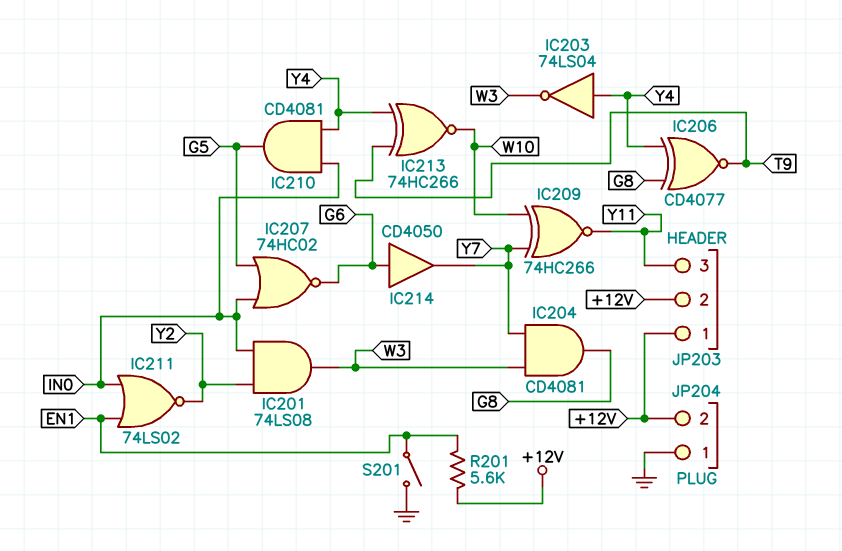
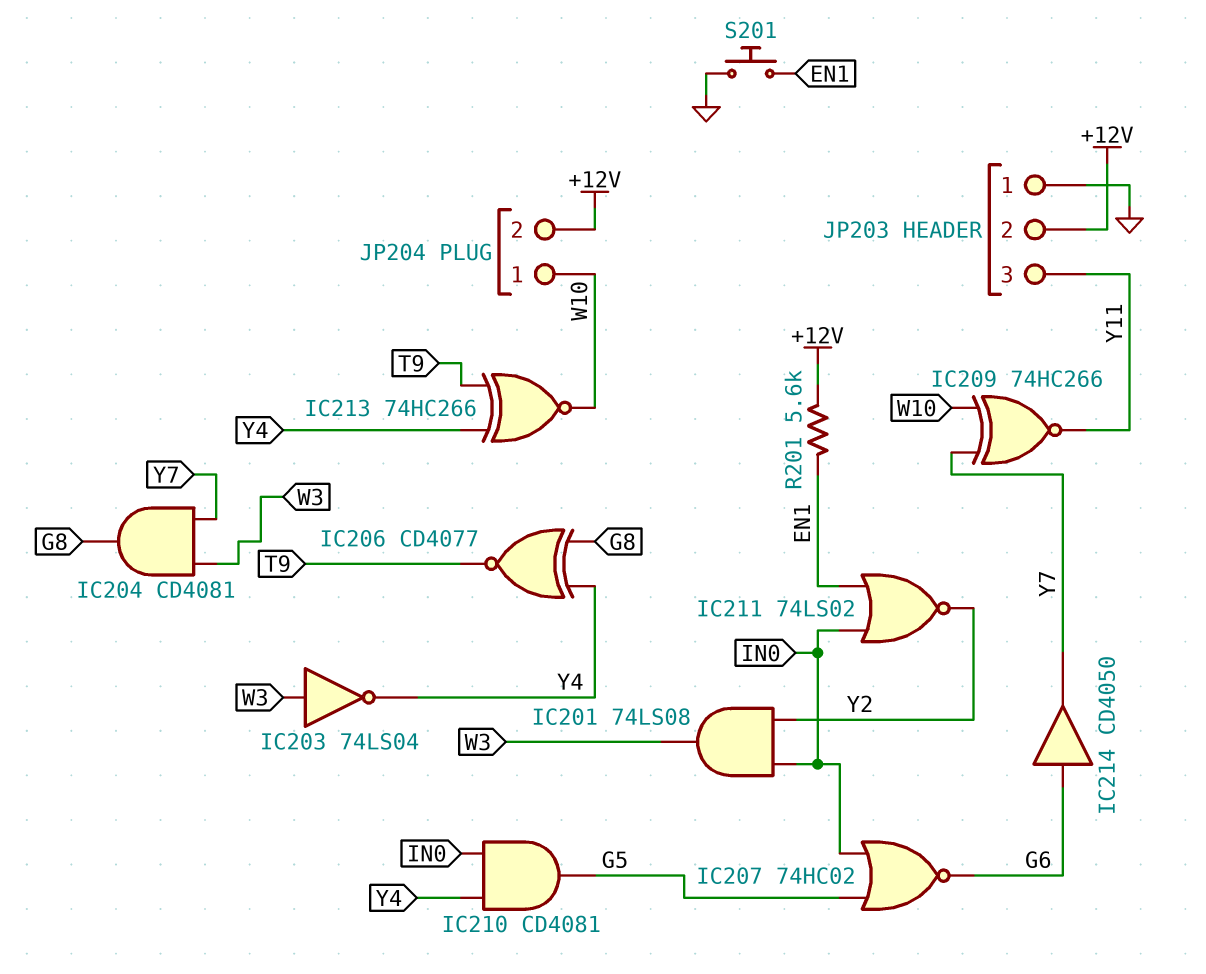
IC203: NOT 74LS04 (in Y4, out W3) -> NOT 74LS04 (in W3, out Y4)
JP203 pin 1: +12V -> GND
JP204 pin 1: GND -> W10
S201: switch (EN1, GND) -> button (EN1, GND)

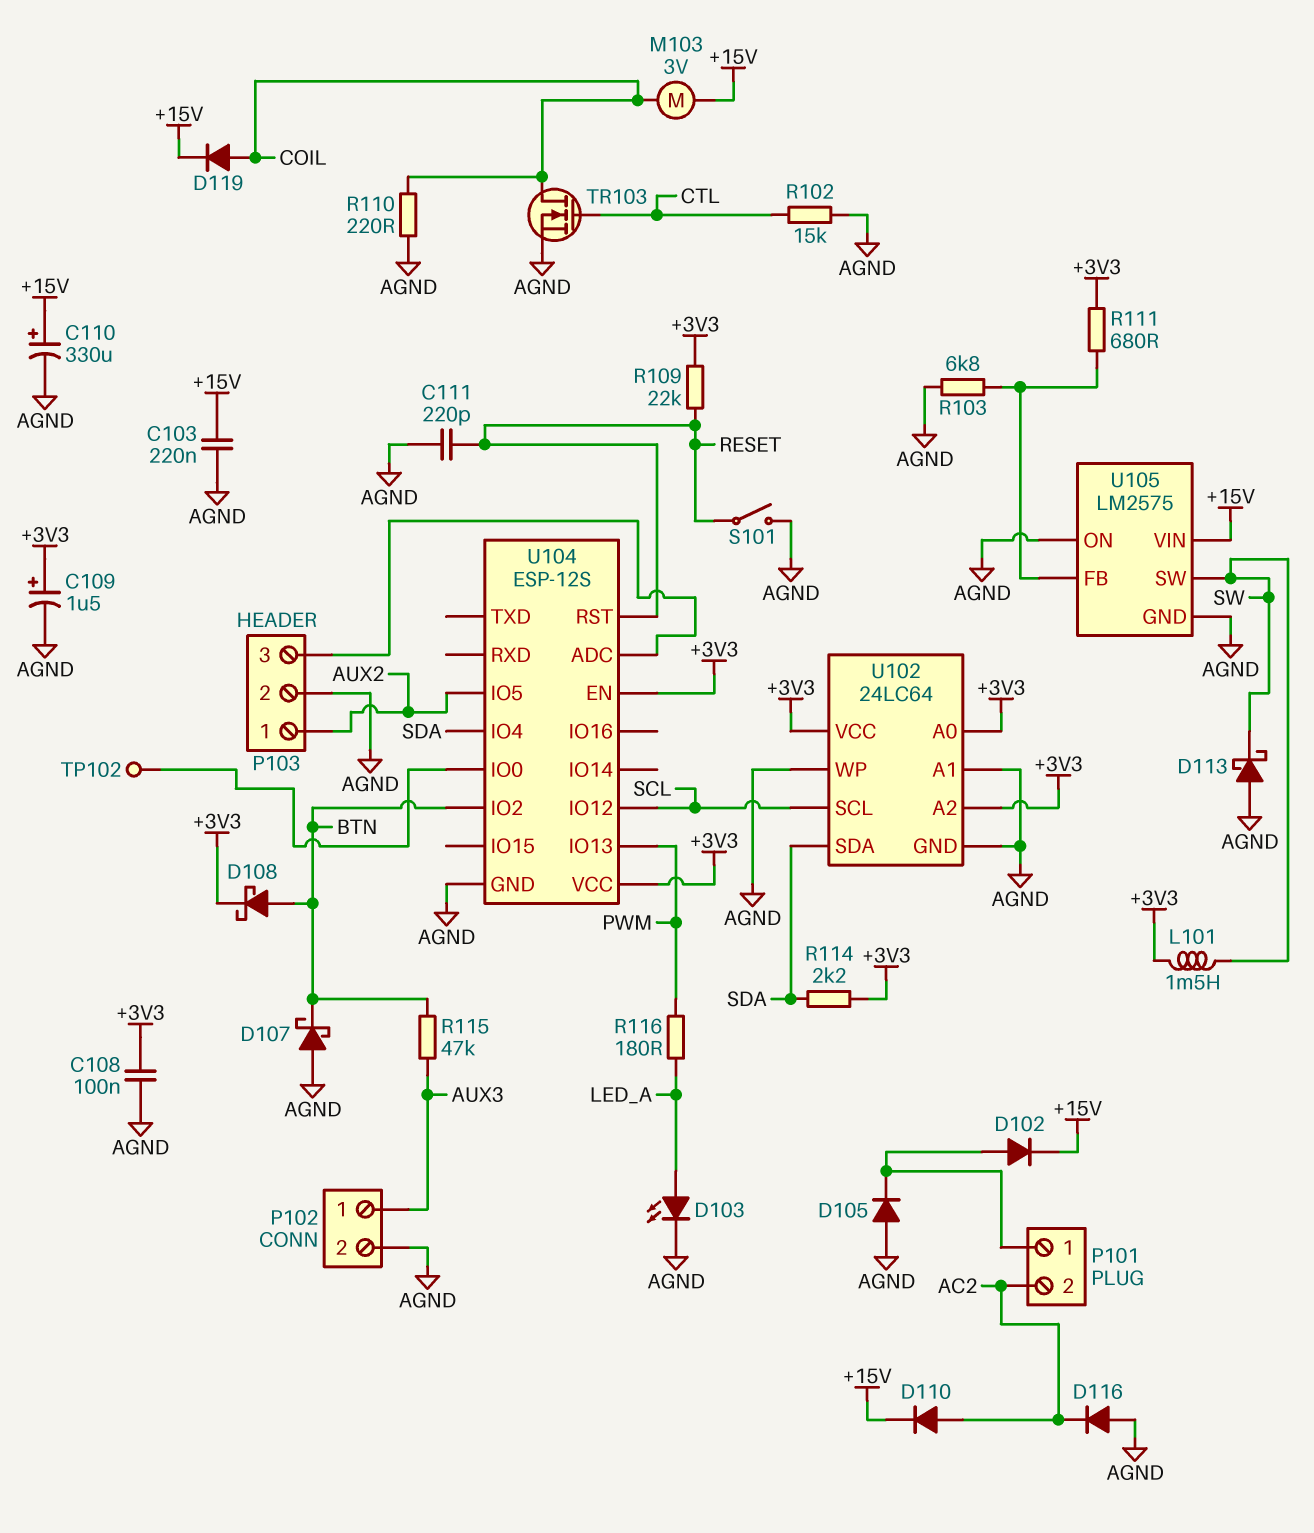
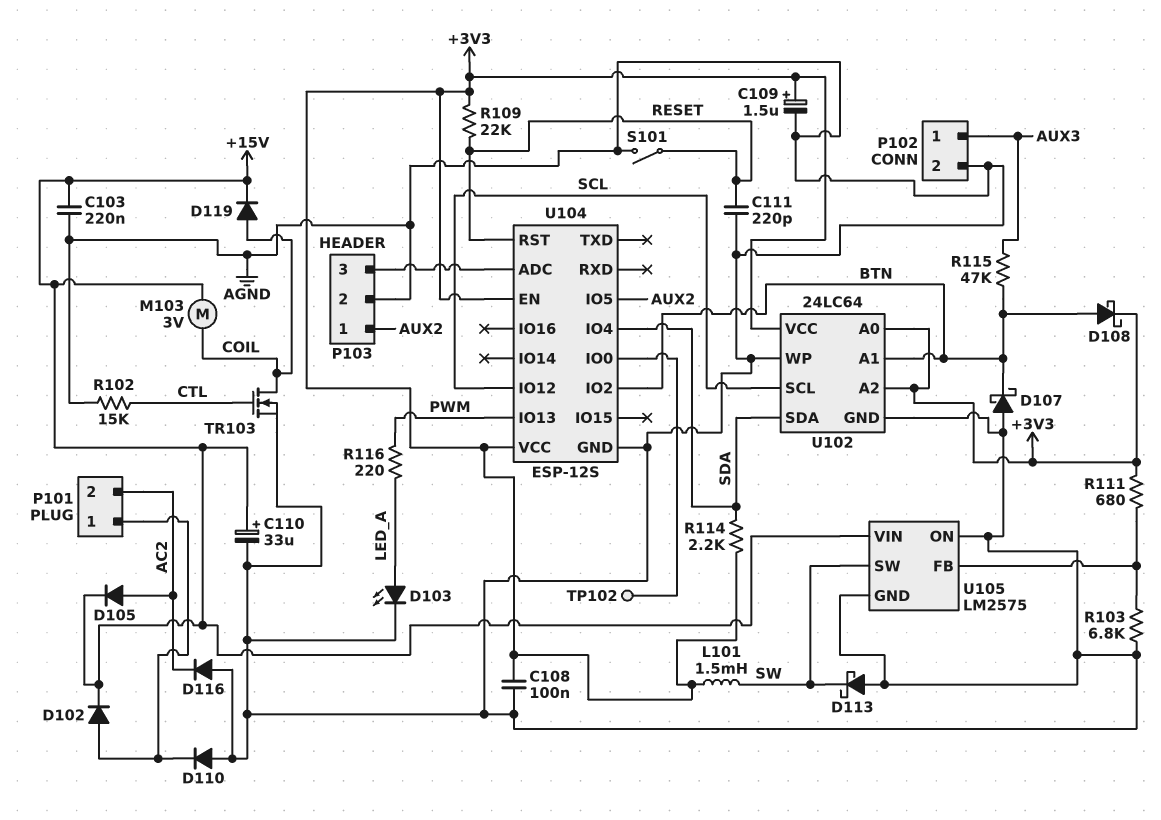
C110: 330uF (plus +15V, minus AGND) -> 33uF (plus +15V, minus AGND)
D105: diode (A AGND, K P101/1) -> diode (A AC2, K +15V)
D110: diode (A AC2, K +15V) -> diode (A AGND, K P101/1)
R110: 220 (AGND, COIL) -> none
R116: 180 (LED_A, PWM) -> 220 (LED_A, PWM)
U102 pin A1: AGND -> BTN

##########

EXERCISE INSTRUCTIONS: Take the lines from the one containing "R116: 180 (LED_A, PWM) -> 220 (LED_A, PWM)" to the last line of the material above and write them out exactly.

OUTPUT FOR THIS TASK:
R116: 180 (LED_A, PWM) -> 220 (LED_A, PWM)
U102 pin A1: AGND -> BTN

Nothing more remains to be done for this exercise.